Try it: Each line from the one containing "yellow 1x2 slope [331,153,386,265]" to the end of the entries is to be repeated exactly, and no other line.

'''

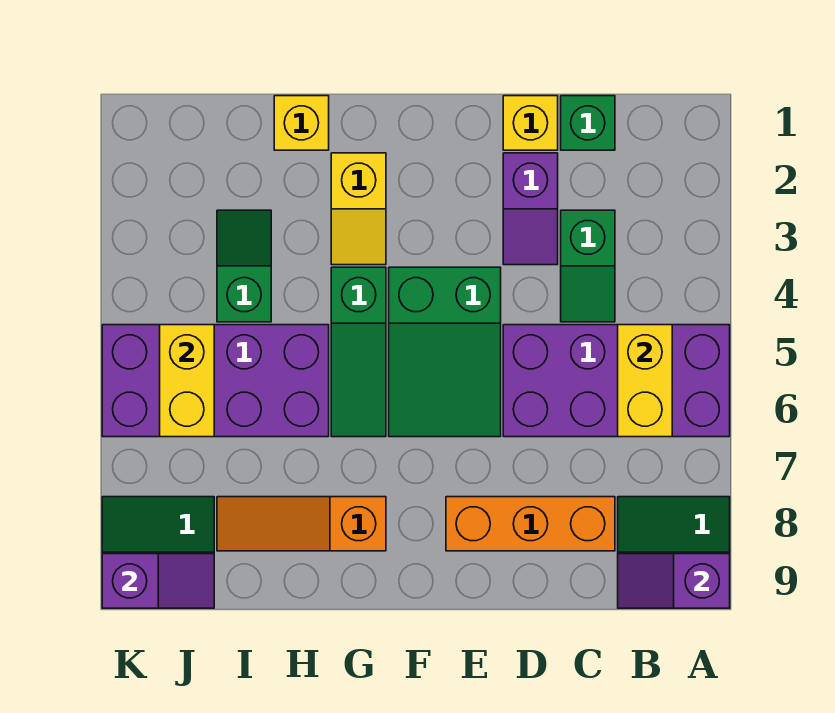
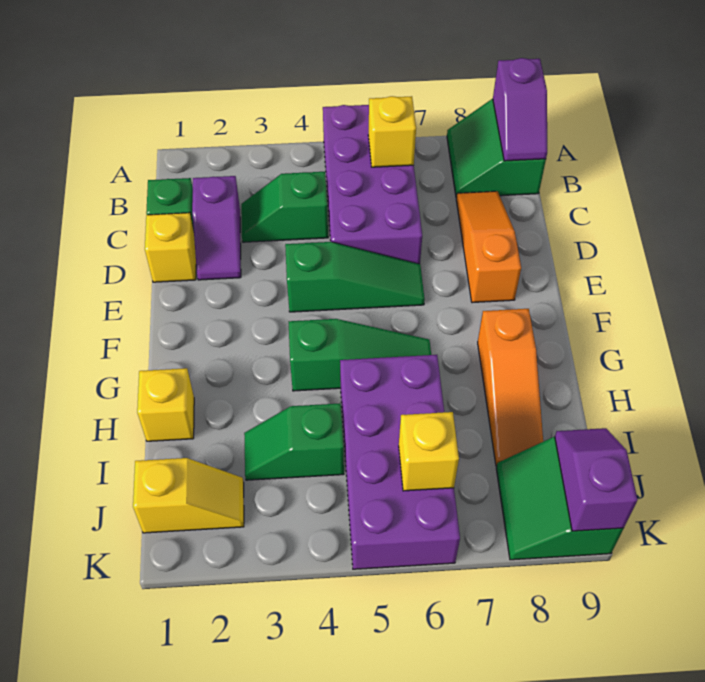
yellow 1x2 brick [618,325,672,437] -> yellow 1x1 brick [368,96,416,167]
green 1x2 slope [561,210,615,322] -> green 1x2 slope turned to [241,172,328,242]
orange 1x3 brick [446,497,615,551] -> orange 1x3 slope [456,191,521,303]
purple 1x2 slope [503,153,558,265] -> purple 1x2 slope turned to [192,176,241,280]
green 2x3 slope [389,267,501,437] -> green 1x3 slope [285,242,425,312]
yellow 1x2 slope [331,153,386,265] -> yellow 1x2 slope moved to [133,458,244,533]
yellow 1x2 brick [160,325,214,437] -> yellow 1x1 brick [399,412,459,491]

'''

Your solution:
yellow 1x2 slope [331,153,386,265] -> yellow 1x2 slope moved to [133,458,244,533]
yellow 1x2 brick [160,325,214,437] -> yellow 1x1 brick [399,412,459,491]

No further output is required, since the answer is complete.